* Task input
>>>>>

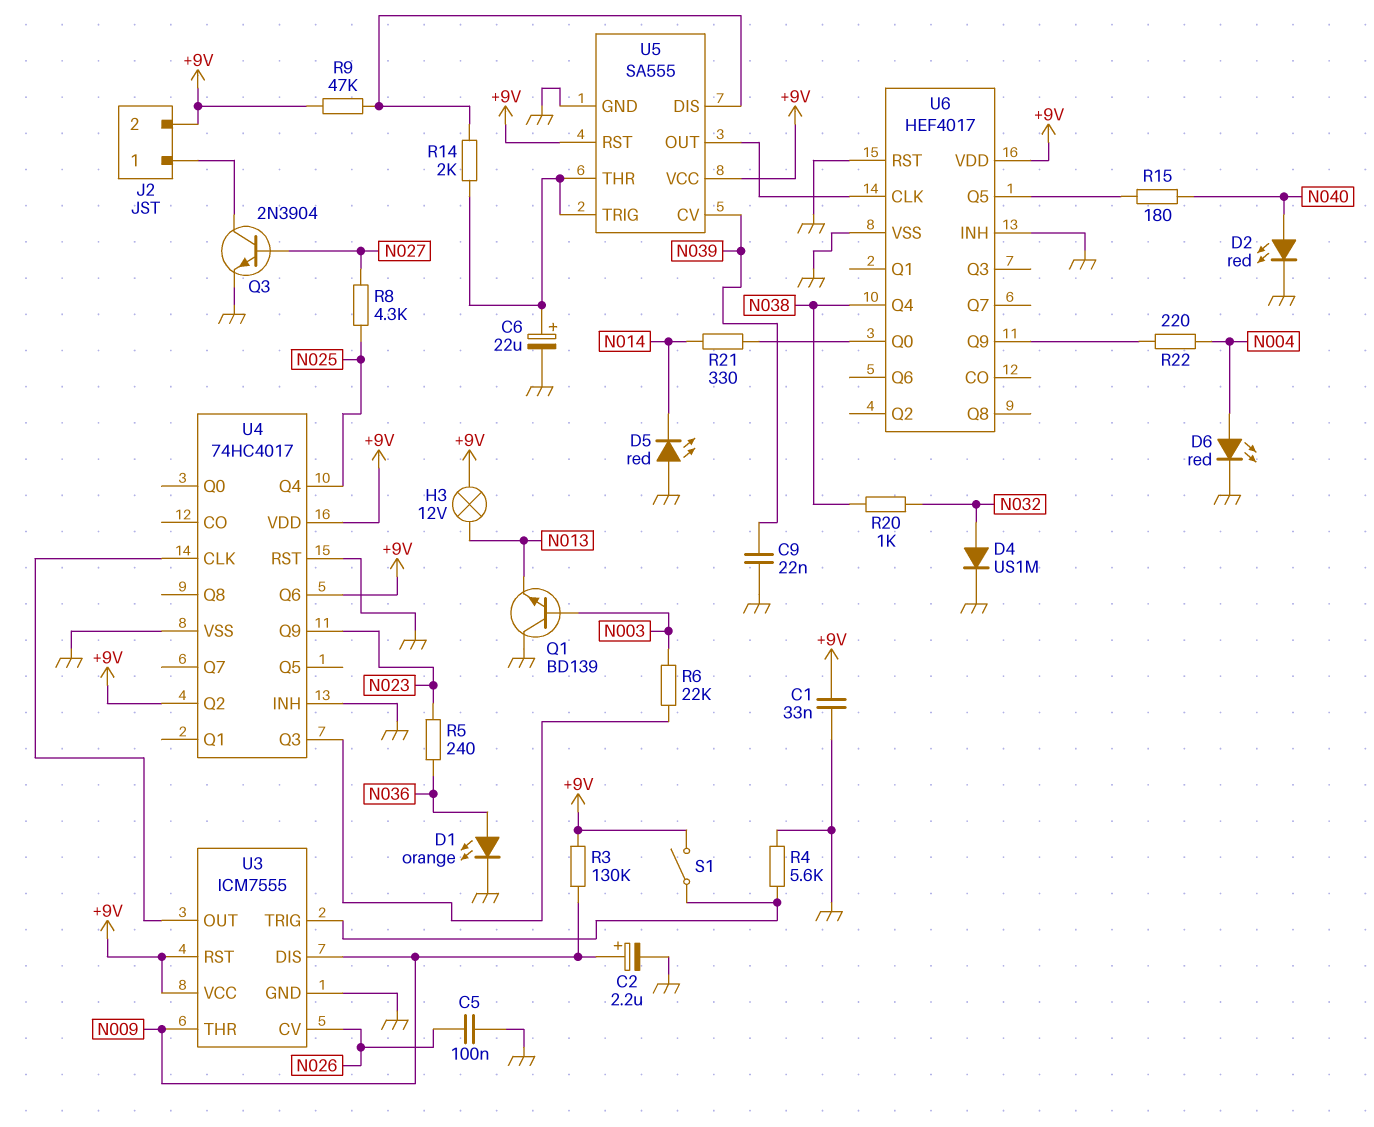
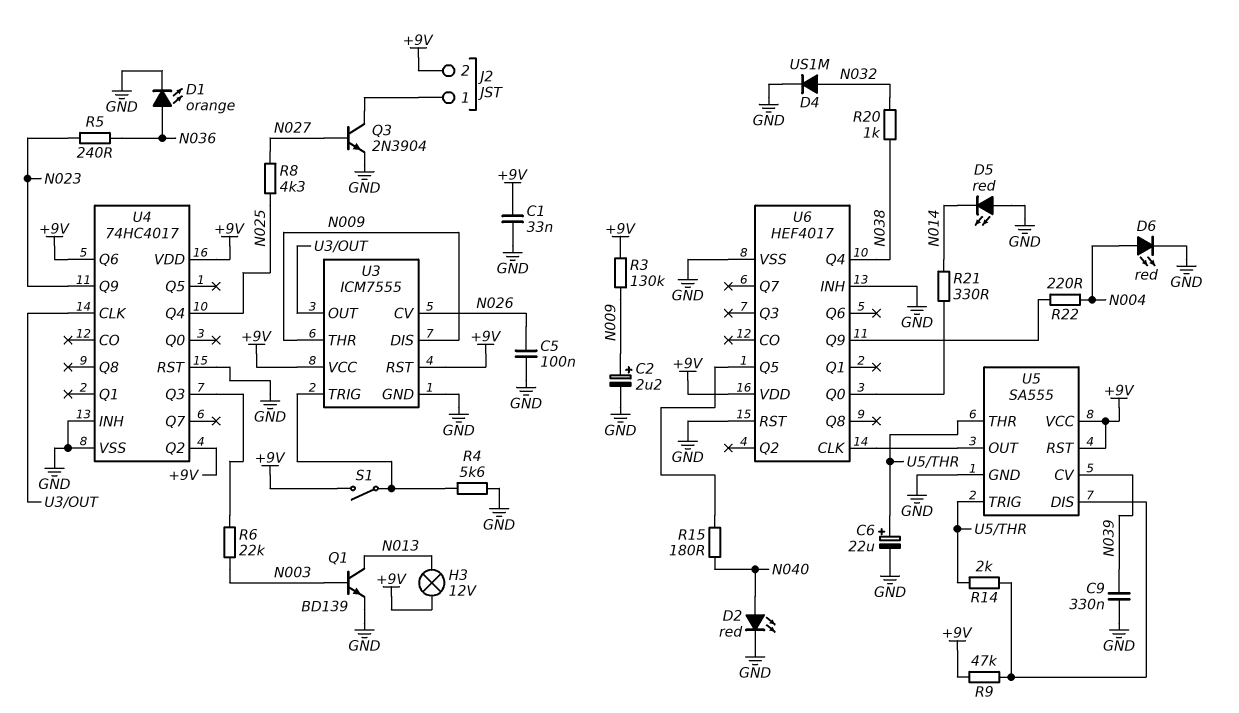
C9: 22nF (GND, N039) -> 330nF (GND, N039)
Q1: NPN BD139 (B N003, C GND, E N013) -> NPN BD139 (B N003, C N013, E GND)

<<<<<
>>>>>

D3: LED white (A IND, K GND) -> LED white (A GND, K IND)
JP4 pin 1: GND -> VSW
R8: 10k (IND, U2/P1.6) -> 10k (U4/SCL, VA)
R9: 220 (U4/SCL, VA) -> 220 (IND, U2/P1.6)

<<<<<

* Assigned task
In the listing above, find the line containing "C9: 22nF (GND, N039) -> 330nF (GND, N039)" and the line containing "Q1: NPN BD139". Output them and every line between, exactly, and nothing else.

* Task answer
C9: 22nF (GND, N039) -> 330nF (GND, N039)
Q1: NPN BD139 (B N003, C GND, E N013) -> NPN BD139 (B N003, C N013, E GND)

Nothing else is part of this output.